» **REQUIRED TASK**:
Please put the lines of the listing into a numbered list, from the line holding "134: (447, 179)" through the line holding "141: (128, 481)", inclusive, and leave out any blank lines.

begin DATASET EXCERPTS

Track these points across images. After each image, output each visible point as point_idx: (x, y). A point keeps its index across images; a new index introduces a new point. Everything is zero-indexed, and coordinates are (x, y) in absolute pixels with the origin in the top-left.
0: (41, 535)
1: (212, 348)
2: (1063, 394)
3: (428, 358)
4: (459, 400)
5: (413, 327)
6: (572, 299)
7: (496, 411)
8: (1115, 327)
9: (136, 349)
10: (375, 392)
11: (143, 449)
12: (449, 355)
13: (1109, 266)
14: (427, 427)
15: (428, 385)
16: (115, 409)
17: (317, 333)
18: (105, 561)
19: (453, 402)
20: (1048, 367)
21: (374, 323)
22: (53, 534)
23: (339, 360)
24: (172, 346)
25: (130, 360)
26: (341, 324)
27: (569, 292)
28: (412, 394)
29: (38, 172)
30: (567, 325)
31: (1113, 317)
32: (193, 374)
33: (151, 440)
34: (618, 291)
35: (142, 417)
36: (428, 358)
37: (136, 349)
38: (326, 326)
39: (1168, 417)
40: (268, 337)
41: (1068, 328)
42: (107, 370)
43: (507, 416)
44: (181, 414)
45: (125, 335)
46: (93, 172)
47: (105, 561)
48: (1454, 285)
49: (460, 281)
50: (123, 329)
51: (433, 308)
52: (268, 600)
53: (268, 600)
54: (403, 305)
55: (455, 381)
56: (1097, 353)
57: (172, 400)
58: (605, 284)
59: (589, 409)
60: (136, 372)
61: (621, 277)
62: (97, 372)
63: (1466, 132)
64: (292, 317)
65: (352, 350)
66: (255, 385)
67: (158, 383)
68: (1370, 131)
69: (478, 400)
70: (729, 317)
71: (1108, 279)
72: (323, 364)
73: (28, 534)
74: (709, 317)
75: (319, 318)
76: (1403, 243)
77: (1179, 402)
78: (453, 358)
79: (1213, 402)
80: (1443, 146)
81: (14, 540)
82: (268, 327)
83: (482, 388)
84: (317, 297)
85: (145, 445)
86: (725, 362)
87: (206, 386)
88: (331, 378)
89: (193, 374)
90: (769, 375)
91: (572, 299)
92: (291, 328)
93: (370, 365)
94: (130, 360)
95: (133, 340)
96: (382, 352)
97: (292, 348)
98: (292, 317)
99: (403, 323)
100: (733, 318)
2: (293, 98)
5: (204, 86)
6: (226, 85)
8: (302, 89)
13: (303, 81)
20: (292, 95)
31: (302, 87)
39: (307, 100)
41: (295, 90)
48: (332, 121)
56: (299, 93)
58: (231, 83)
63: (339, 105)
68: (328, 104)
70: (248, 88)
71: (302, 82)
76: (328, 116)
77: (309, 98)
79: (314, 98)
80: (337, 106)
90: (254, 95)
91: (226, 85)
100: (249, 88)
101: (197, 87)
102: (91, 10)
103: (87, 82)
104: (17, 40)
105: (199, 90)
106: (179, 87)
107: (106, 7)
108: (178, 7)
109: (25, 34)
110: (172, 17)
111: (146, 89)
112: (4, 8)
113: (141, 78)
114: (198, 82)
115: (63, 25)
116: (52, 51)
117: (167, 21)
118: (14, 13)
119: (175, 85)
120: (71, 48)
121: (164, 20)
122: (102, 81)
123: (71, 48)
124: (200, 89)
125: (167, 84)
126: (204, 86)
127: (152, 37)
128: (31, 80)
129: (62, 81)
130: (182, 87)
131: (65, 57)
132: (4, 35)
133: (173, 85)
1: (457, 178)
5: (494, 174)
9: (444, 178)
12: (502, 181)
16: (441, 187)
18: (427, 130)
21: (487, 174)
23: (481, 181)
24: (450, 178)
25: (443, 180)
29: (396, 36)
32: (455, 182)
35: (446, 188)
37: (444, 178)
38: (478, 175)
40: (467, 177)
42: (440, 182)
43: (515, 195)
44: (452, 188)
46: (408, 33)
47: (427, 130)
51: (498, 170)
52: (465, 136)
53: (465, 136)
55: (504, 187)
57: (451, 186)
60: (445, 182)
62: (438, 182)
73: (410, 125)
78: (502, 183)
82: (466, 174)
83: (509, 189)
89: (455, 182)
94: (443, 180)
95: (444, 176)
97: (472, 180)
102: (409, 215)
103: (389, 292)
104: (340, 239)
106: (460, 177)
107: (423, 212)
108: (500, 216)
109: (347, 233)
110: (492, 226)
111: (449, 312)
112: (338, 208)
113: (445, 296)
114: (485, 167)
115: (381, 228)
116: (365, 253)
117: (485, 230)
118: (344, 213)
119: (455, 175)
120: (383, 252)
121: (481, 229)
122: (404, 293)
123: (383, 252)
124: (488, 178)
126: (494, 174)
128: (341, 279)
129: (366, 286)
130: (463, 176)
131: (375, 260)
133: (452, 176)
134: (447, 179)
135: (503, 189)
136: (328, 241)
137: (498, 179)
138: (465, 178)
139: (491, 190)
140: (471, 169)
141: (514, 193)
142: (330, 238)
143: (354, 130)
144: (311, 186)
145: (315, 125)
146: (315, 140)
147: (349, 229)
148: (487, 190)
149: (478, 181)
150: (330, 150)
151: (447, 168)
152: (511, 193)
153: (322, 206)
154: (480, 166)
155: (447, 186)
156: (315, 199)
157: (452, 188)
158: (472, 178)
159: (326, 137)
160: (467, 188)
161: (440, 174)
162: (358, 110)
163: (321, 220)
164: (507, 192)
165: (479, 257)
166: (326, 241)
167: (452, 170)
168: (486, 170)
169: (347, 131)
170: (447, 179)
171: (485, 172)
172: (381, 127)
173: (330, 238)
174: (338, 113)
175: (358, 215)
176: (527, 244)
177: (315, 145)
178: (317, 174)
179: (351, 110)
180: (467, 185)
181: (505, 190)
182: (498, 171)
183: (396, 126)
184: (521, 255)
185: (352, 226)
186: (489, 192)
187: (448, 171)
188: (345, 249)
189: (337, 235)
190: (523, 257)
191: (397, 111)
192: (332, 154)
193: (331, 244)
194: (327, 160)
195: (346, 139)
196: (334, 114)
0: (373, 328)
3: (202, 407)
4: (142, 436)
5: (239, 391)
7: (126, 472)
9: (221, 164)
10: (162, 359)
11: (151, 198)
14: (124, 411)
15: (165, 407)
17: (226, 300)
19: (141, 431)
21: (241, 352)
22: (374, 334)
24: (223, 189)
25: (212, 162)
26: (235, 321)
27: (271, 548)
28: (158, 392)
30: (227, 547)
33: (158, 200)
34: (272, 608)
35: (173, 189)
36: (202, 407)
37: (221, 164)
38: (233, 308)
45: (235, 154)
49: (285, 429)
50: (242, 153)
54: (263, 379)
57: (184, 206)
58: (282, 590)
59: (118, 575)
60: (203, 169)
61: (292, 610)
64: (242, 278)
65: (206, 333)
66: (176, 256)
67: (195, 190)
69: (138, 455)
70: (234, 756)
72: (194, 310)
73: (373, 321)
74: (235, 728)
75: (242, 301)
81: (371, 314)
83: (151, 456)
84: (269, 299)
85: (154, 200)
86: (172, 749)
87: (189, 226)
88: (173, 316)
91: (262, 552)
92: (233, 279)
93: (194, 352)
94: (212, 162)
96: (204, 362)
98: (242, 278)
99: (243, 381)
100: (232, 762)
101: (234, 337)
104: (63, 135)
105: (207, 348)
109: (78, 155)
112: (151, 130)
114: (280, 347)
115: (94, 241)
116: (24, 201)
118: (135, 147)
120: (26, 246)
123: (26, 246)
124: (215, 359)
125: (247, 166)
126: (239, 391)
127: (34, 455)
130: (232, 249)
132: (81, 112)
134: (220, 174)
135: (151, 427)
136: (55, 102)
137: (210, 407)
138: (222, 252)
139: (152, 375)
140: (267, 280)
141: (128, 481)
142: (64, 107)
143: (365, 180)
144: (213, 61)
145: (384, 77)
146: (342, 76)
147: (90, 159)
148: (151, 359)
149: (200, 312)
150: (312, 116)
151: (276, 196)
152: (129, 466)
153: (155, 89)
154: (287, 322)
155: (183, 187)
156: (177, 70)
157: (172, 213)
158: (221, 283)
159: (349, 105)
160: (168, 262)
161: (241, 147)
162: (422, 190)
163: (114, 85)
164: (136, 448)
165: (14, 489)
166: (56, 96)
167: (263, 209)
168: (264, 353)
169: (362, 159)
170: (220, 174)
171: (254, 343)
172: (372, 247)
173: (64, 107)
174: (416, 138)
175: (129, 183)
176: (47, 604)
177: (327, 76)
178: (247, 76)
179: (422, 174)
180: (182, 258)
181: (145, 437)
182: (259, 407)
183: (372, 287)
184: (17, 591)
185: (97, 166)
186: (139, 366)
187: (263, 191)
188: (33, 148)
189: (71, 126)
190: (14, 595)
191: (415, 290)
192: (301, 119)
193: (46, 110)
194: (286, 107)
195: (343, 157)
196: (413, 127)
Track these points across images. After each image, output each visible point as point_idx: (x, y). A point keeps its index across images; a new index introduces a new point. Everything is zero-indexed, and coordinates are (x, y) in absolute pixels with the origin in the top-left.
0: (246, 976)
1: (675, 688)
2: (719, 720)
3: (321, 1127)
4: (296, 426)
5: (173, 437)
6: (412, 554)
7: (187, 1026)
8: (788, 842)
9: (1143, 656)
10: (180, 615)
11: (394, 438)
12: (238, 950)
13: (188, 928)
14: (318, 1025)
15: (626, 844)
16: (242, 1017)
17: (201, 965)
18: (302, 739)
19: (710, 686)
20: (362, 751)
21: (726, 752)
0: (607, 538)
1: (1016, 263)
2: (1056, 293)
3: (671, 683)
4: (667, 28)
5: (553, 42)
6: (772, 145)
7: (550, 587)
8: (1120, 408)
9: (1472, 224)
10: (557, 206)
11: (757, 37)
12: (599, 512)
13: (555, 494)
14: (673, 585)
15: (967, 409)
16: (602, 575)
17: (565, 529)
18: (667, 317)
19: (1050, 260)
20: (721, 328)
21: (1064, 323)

end DATASET EXCERPTS

» **SOLVED PROBLEM**:
1. 134: (447, 179)
2. 135: (503, 189)
3. 136: (328, 241)
4. 137: (498, 179)
5. 138: (465, 178)
6. 139: (491, 190)
7. 140: (471, 169)
8. 141: (514, 193)
9. 142: (330, 238)
10. 143: (354, 130)
11. 144: (311, 186)
12. 145: (315, 125)
13. 146: (315, 140)
14. 147: (349, 229)
15. 148: (487, 190)
16. 149: (478, 181)
17. 150: (330, 150)
18. 151: (447, 168)
19. 152: (511, 193)
20. 153: (322, 206)
21. 154: (480, 166)
22. 155: (447, 186)
23. 156: (315, 199)
24. 157: (452, 188)
25. 158: (472, 178)
26. 159: (326, 137)
27. 160: (467, 188)
28. 161: (440, 174)
29. 162: (358, 110)
30. 163: (321, 220)
31. 164: (507, 192)
32. 165: (479, 257)
33. 166: (326, 241)
34. 167: (452, 170)
35. 168: (486, 170)
36. 169: (347, 131)
37. 170: (447, 179)
38. 171: (485, 172)
39. 172: (381, 127)
40. 173: (330, 238)
41. 174: (338, 113)
42. 175: (358, 215)
43. 176: (527, 244)
44. 177: (315, 145)
45. 178: (317, 174)
46. 179: (351, 110)
47. 180: (467, 185)
48. 181: (505, 190)
49. 182: (498, 171)
50. 183: (396, 126)
51. 184: (521, 255)
52. 185: (352, 226)
53. 186: (489, 192)
54. 187: (448, 171)
55. 188: (345, 249)
56. 189: (337, 235)
57. 190: (523, 257)
58. 191: (397, 111)
59. 192: (332, 154)
60. 193: (331, 244)
61. 194: (327, 160)
62. 195: (346, 139)
63. 196: (334, 114)
64. 0: (373, 328)
65. 3: (202, 407)
66. 4: (142, 436)
67. 5: (239, 391)
68. 7: (126, 472)
69. 9: (221, 164)
70. 10: (162, 359)
71. 11: (151, 198)
72. 14: (124, 411)
73. 15: (165, 407)
74. 17: (226, 300)
75. 19: (141, 431)
76. 21: (241, 352)
77. 22: (374, 334)
78. 24: (223, 189)
79. 25: (212, 162)
80. 26: (235, 321)
81. 27: (271, 548)
82. 28: (158, 392)
83. 30: (227, 547)
84. 33: (158, 200)
85. 34: (272, 608)
86. 35: (173, 189)
87. 36: (202, 407)
88. 37: (221, 164)
89. 38: (233, 308)
90. 45: (235, 154)
91. 49: (285, 429)
92. 50: (242, 153)
93. 54: (263, 379)
94. 57: (184, 206)
95. 58: (282, 590)
96. 59: (118, 575)
97. 60: (203, 169)
98. 61: (292, 610)
99. 64: (242, 278)
100. 65: (206, 333)
101. 66: (176, 256)
102. 67: (195, 190)
103. 69: (138, 455)
104. 70: (234, 756)
105. 72: (194, 310)
106. 73: (373, 321)
107. 74: (235, 728)
108. 75: (242, 301)
109. 81: (371, 314)
110. 83: (151, 456)
111. 84: (269, 299)
112. 85: (154, 200)
113. 86: (172, 749)
114. 87: (189, 226)
115. 88: (173, 316)
116. 91: (262, 552)
117. 92: (233, 279)
118. 93: (194, 352)
119. 94: (212, 162)
120. 96: (204, 362)
121. 98: (242, 278)
122. 99: (243, 381)
123. 100: (232, 762)
124. 101: (234, 337)
125. 104: (63, 135)
126. 105: (207, 348)
127. 109: (78, 155)
128. 112: (151, 130)
129. 114: (280, 347)
130. 115: (94, 241)
131. 116: (24, 201)
132. 118: (135, 147)
133. 120: (26, 246)
134. 123: (26, 246)
135. 124: (215, 359)
136. 125: (247, 166)
137. 126: (239, 391)
138. 127: (34, 455)
139. 130: (232, 249)
140. 132: (81, 112)
141. 134: (220, 174)
142. 135: (151, 427)
143. 136: (55, 102)
144. 137: (210, 407)
145. 138: (222, 252)
146. 139: (152, 375)
147. 140: (267, 280)
148. 141: (128, 481)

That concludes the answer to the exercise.